### Try it
Each entry must come back word for word; drop the images as you go.

:: Information

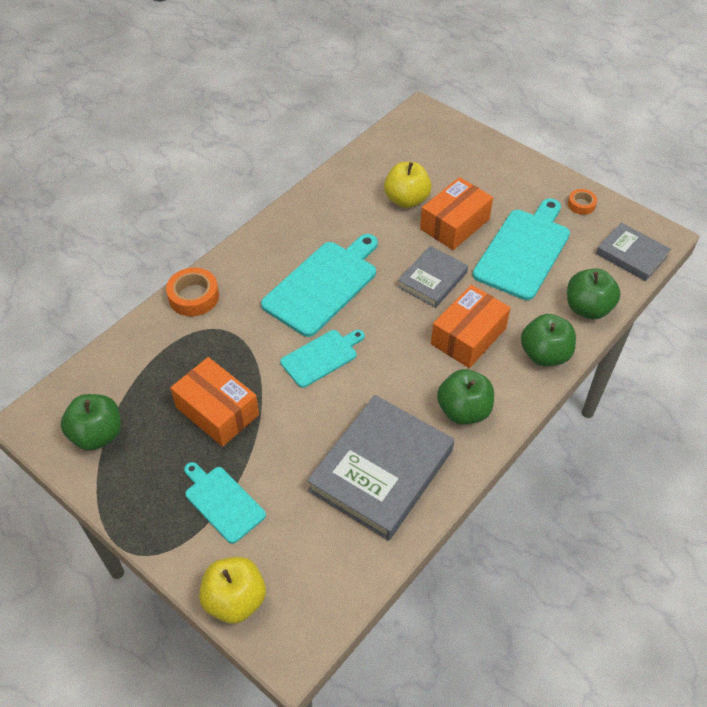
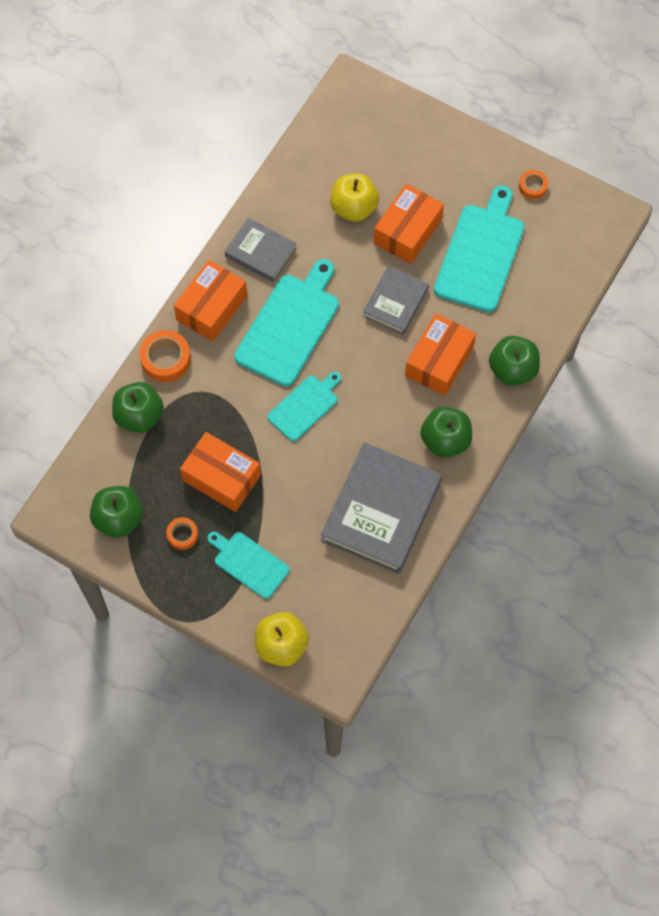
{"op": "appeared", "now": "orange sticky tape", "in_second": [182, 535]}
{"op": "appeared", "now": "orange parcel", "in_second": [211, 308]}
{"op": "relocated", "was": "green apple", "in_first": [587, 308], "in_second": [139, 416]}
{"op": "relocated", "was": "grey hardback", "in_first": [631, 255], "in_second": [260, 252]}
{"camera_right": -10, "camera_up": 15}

::::

### Written answer
{"op": "appeared", "now": "orange sticky tape", "in_second": [182, 535]}
{"op": "appeared", "now": "orange parcel", "in_second": [211, 308]}
{"op": "relocated", "was": "green apple", "in_first": [587, 308], "in_second": [139, 416]}
{"op": "relocated", "was": "grey hardback", "in_first": [631, 255], "in_second": [260, 252]}
{"camera_right": -10, "camera_up": 15}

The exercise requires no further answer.